YOUR ASSIGNMENT: Your response should contain only the lines running from the top of the data below through the line with "The white_kumesofil at", both included. Pictures must be omitted.

THE DATA:
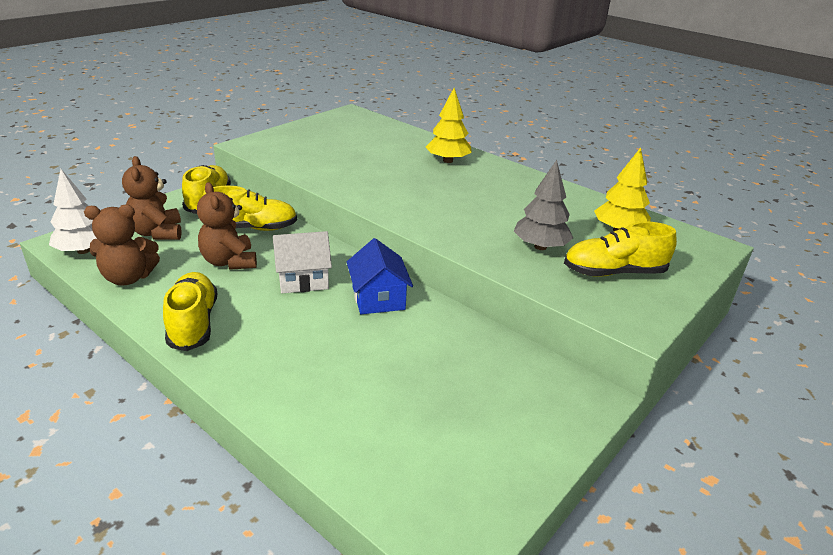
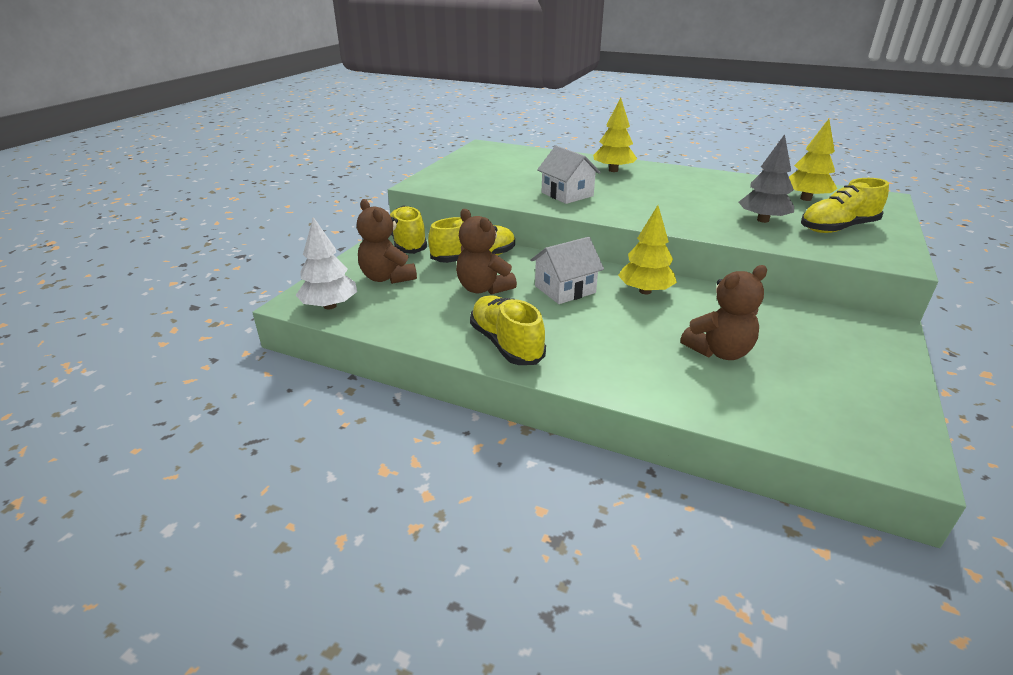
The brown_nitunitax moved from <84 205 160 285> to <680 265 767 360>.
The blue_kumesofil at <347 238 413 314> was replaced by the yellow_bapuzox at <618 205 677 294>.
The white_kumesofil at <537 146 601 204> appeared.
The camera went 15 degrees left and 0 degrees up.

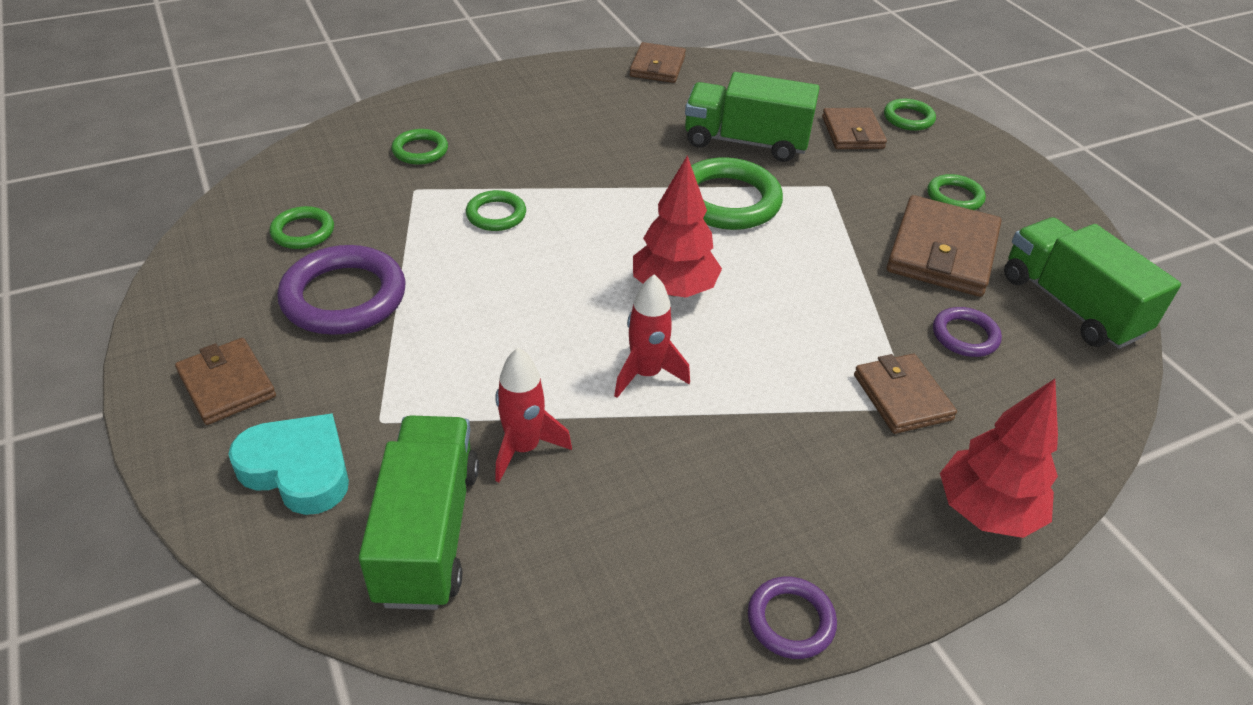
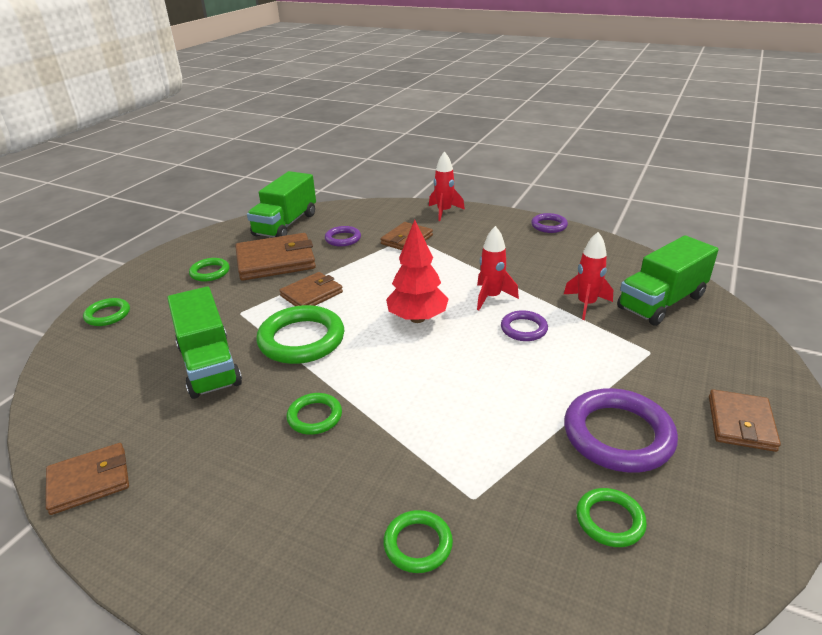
The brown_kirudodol moved from <822 108 887 149> to <279 272 343 306>.
The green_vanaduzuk moved from <466 190 526 231> to <287 393 342 435>.
The red_bapuzox at <940 379 1058 538> was replaced by the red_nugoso at <429 151 465 221>.
The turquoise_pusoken at <228 413 349 515> disappeared.
The purple_vanaduzuk at <501 310 548 341> appeared.
The camera went 125 degrees left and 10 degrees down.

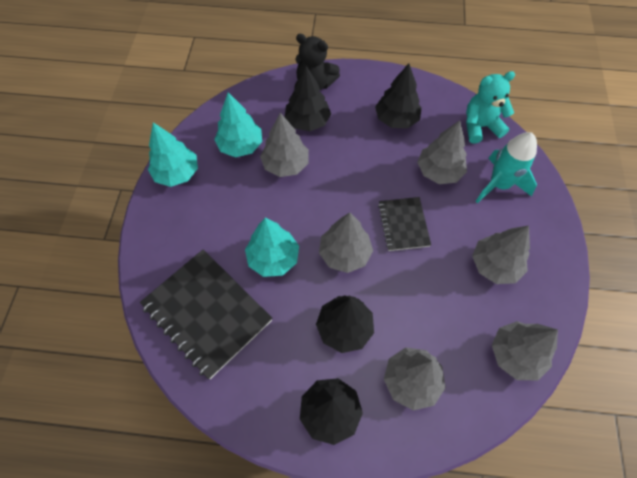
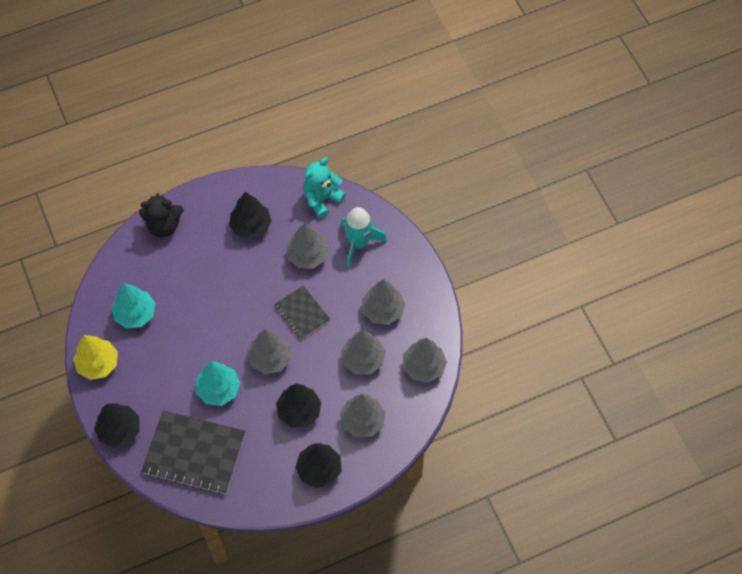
The black_bapuzox moved from <285 66 331 131> to <94 403 140 448>.
The grey_bapuzox moved from <260 113 309 177> to <341 330 385 374>.
The turquoise_bapuzox at <148 122 198 187> became the yellow_bapuzox at <73 335 118 380>.
The camera went 30 degrees left and 0 degrees up.

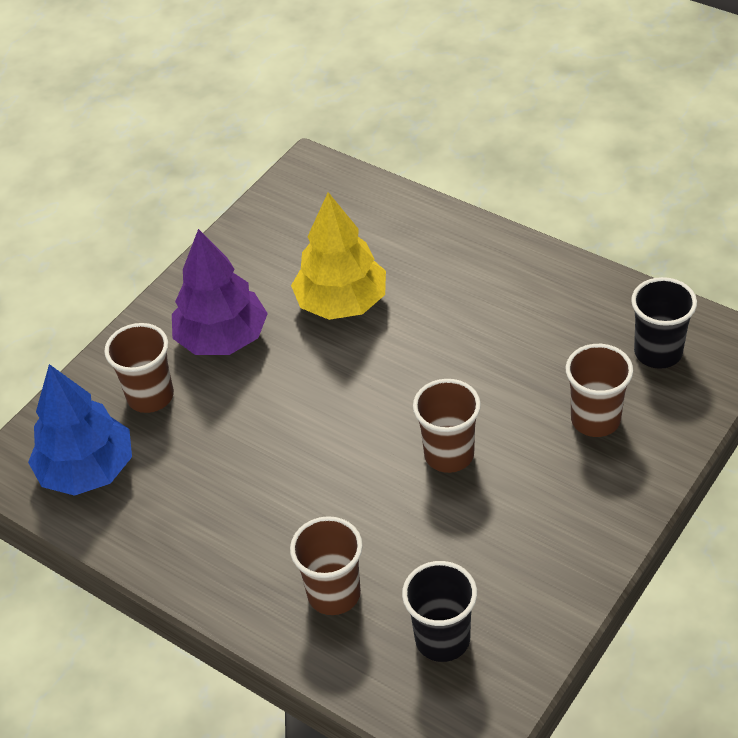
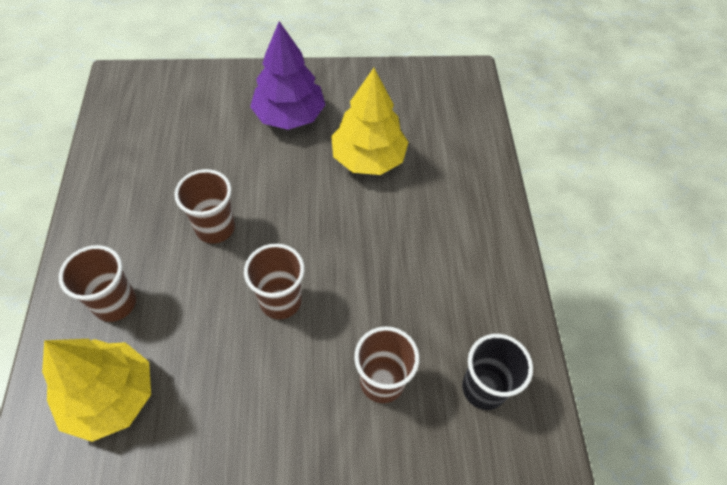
The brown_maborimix moved from <104 323 174 413> to <174 169 235 243>.
The blue_bapuzox at <28 364 132 496> disappeared.
The black_maborimix at <402 561 477 662> was replaced by the yellow_bapuzox at <42 339 151 442>.
The camera went 45 degrees right and 10 degrees up.

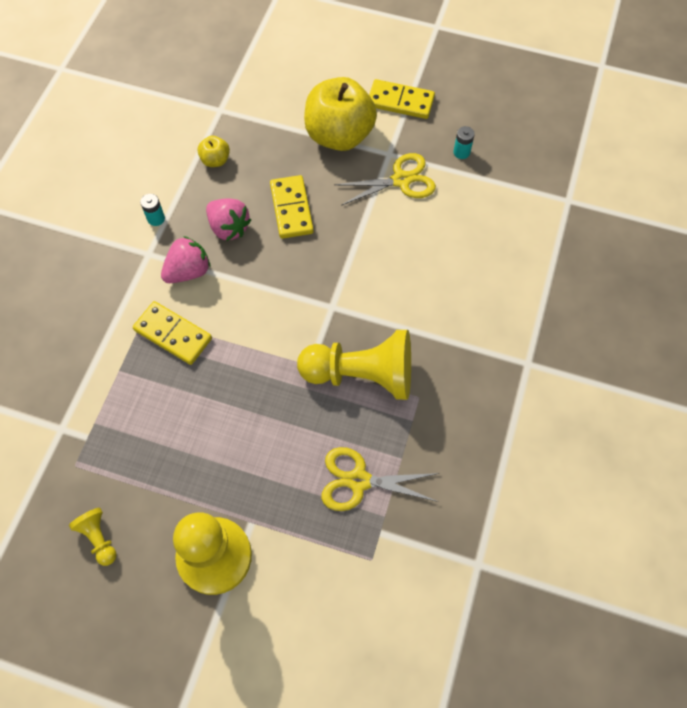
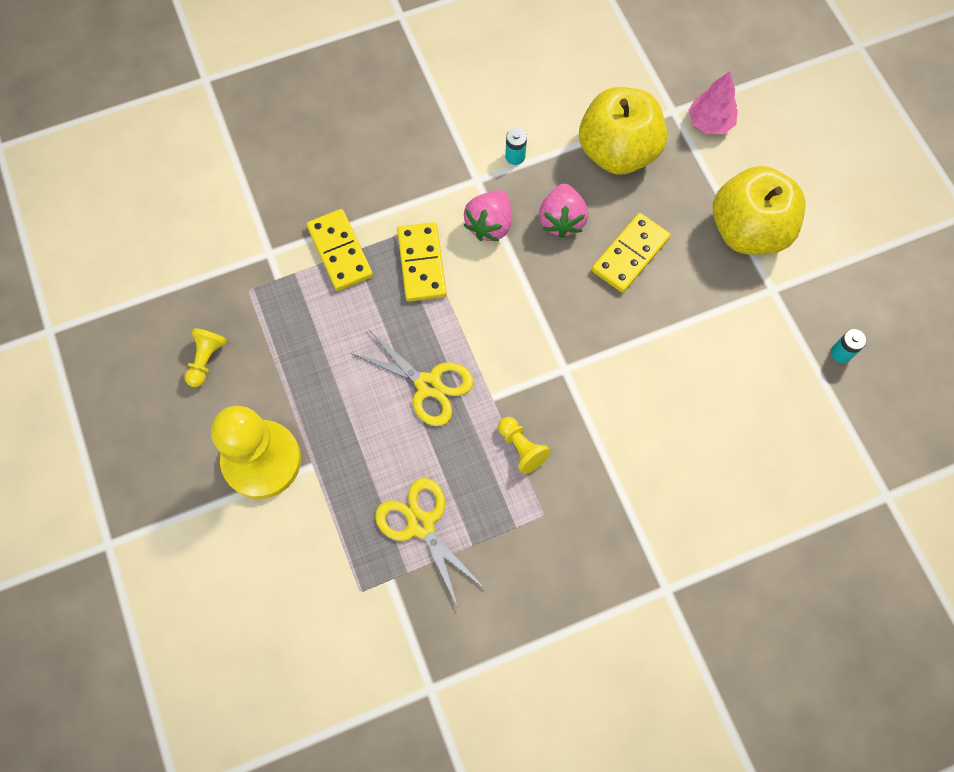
The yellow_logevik moved from <369 79 435 119> to <306 209 373 291>.
The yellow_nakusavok at <197 136 230 167> changed to 2.28 times the size.
The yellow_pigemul moved from <334 153 436 205> to <350 329 474 426>.
The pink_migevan at <161 236 211 283> turned 105 degrees clockwise.
The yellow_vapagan at <297 330 411 400> changed to 0.45 times the size.
The pink_bapuzox at <688 72 738 134> appeared.
The camera went 50 degrees right and 5 degrees up.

EXERCISE ANSWER:
The brown_nitunitax moved from <84 205 160 285> to <680 265 767 360>.
The blue_kumesofil at <347 238 413 314> was replaced by the yellow_bapuzox at <618 205 677 294>.
The white_kumesofil at <537 146 601 204> appeared.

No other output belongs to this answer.